***** Exercise input *****
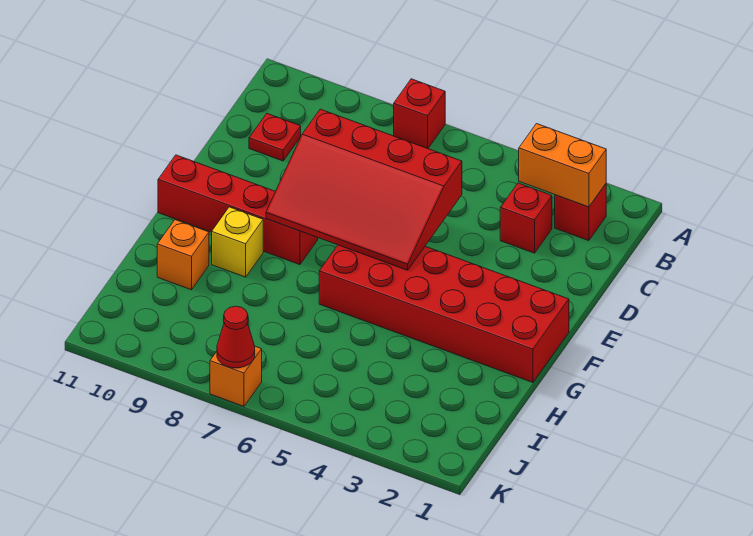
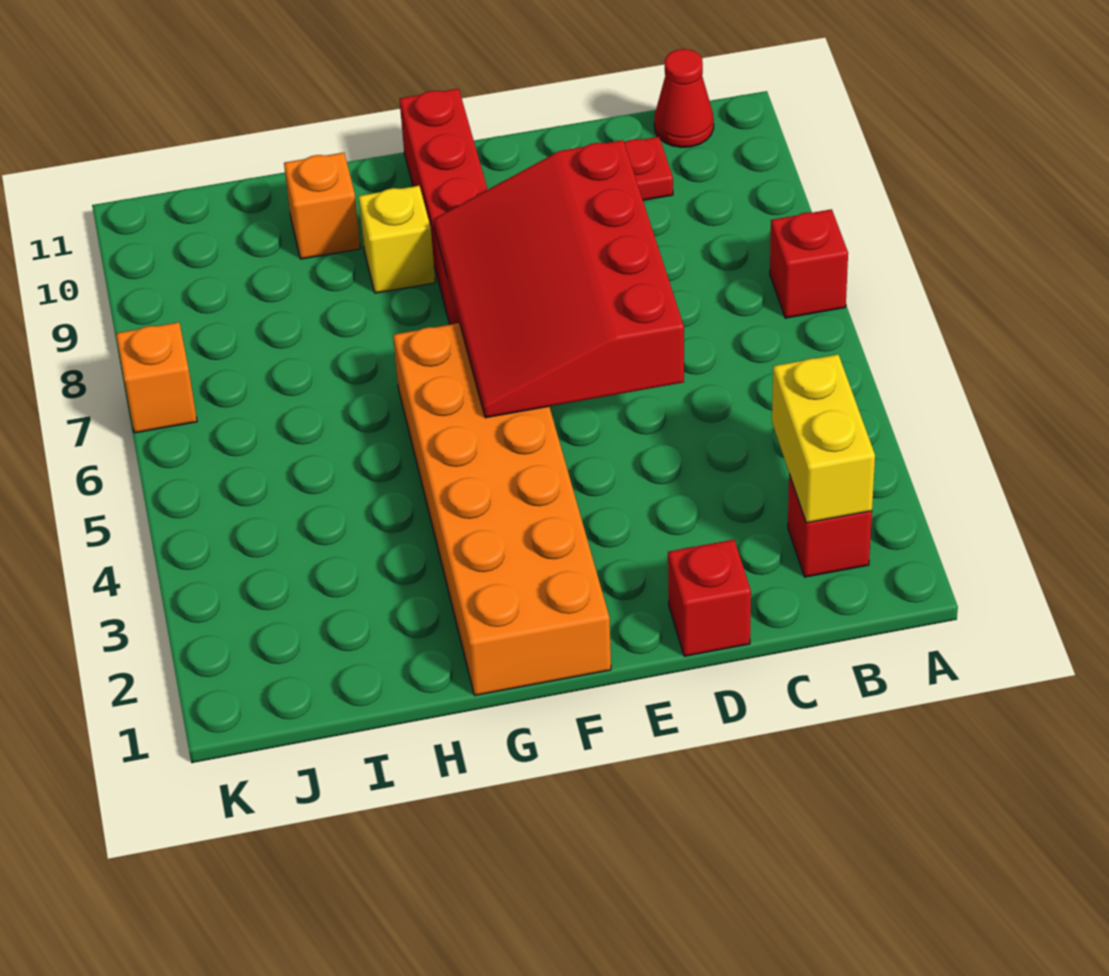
orange brick B2:B3 level 2 -> yellow brick B2:B3 level 2
red brick C3 level 1 -> red brick D1 level 1
red brick F1:G6 level 1 -> orange brick F1:G6 level 1
red cone K7 level 2 -> red cone B11 level 1

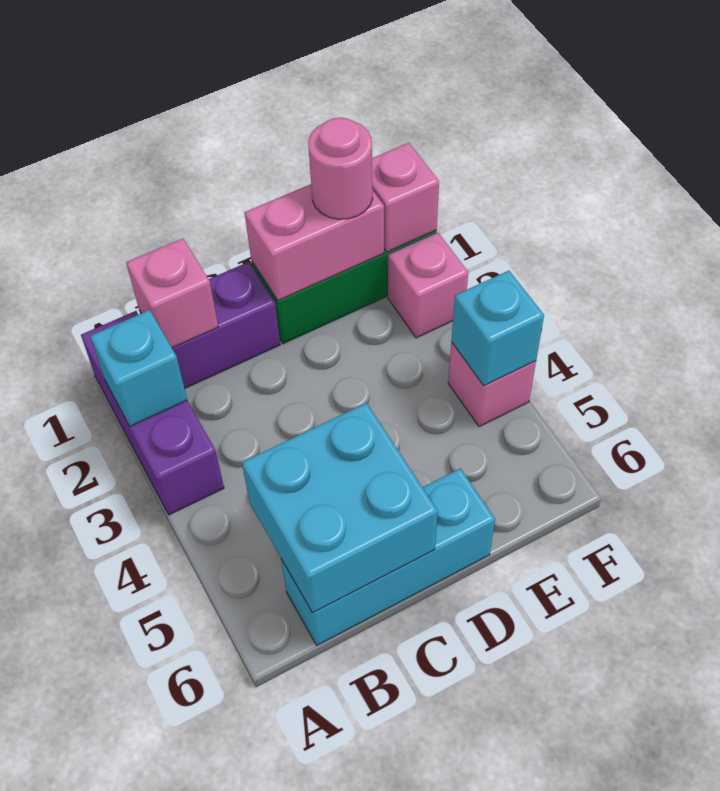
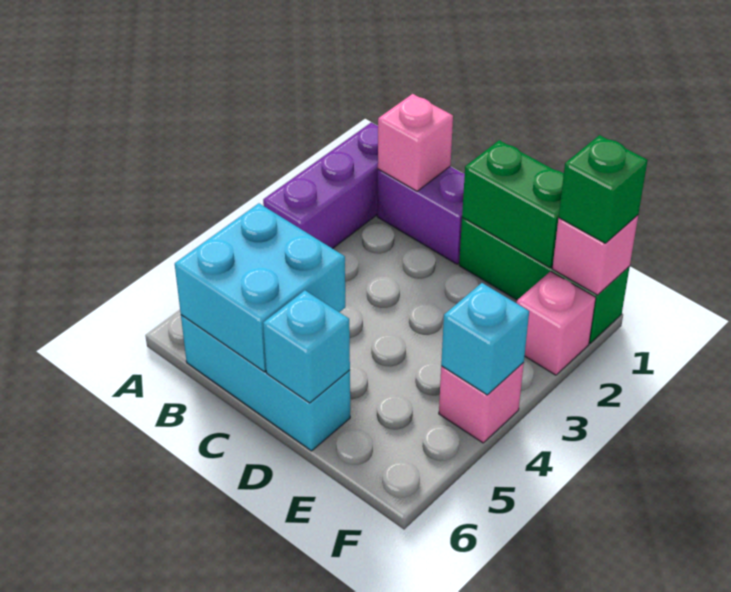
cyan brick A2 level 2 -> cyan brick D6 level 2
pink brick D1:E1 level 2 -> green brick D1:E1 level 2
pink round brick E1 level 3 -> none
none -> green brick F1 level 3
*****
→ **Brief**
Show each line of the material that includes the word "pink".

→ **Task output**
pink brick D1:E1 level 2 -> green brick D1:E1 level 2
pink round brick E1 level 3 -> none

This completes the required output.